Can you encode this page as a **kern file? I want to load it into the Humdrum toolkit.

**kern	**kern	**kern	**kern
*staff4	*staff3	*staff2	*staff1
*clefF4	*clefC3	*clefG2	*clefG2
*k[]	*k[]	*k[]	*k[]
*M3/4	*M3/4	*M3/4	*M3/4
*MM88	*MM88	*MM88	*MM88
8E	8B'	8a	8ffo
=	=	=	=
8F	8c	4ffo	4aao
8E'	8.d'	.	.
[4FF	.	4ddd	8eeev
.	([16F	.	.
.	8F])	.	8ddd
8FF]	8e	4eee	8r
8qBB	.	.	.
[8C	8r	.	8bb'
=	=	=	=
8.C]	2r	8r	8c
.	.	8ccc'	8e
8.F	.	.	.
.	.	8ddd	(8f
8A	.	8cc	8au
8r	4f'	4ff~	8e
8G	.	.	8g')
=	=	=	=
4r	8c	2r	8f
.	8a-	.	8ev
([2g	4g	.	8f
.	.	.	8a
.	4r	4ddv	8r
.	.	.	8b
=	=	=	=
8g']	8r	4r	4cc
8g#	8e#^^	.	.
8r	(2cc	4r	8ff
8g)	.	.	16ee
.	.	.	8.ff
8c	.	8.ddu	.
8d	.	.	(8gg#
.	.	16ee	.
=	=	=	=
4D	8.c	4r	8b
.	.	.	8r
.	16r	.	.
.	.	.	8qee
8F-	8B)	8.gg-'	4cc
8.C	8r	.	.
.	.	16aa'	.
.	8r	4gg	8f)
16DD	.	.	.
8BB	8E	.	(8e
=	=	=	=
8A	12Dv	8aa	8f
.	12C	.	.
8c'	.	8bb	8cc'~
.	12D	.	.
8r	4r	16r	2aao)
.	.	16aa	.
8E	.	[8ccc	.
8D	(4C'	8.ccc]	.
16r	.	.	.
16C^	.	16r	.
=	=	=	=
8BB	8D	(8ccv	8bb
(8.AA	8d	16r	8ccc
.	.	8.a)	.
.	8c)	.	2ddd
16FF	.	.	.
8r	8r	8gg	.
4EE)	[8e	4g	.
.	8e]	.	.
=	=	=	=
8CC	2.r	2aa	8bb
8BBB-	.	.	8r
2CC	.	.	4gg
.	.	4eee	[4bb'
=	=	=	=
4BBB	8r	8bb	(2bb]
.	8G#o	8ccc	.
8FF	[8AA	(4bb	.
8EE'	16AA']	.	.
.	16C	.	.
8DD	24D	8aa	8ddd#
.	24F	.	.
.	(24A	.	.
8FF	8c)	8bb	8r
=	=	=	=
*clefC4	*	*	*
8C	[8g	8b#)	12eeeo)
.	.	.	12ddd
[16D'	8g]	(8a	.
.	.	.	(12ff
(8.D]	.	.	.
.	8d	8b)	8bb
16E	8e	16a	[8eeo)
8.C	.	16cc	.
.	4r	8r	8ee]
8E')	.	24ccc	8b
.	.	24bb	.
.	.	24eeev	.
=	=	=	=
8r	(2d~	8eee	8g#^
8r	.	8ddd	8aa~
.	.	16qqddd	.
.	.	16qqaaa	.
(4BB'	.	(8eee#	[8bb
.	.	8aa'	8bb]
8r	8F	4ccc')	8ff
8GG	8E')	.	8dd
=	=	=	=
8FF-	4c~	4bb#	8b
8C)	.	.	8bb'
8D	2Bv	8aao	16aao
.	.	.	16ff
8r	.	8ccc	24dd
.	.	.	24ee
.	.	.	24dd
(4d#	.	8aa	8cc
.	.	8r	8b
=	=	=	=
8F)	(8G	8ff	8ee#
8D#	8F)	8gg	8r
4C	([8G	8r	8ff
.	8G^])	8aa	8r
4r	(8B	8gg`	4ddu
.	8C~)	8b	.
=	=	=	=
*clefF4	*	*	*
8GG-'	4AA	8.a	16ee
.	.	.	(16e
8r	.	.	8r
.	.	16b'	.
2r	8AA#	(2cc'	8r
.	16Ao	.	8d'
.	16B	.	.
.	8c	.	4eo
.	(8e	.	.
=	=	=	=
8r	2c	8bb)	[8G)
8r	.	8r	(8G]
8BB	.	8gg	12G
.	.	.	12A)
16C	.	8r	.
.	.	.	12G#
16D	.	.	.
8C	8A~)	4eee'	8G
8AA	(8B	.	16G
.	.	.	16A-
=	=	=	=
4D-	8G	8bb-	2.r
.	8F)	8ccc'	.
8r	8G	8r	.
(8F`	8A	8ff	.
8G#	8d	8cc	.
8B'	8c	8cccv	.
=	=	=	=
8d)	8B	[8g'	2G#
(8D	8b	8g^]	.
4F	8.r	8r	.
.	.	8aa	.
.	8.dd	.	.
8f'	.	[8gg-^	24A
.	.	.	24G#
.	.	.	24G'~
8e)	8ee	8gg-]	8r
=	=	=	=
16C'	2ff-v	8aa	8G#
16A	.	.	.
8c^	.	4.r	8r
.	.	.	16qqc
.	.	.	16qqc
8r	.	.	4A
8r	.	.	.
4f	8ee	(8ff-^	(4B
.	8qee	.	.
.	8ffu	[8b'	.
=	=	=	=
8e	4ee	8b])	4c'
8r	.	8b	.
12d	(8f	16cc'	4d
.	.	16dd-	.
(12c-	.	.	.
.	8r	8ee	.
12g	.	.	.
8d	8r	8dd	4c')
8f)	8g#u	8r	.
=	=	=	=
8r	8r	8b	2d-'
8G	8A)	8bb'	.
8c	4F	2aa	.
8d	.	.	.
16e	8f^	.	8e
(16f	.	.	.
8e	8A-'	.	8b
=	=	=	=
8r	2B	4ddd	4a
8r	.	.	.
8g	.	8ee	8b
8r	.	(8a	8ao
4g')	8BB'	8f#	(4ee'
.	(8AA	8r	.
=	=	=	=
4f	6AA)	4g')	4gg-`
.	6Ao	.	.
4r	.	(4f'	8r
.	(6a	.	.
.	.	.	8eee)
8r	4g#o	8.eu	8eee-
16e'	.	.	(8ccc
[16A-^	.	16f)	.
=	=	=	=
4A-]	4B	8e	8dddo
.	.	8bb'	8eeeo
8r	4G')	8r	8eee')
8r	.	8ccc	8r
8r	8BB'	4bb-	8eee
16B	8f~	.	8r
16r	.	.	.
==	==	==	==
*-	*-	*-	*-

########

→ **Given task**
Pick out each line of the items above that contains the string "kern".

→ **Exercise response**
Can you encode this page as a **kern file? I want to load it into the Humdrum toolkit.
**kern	**kern	**kern	**kern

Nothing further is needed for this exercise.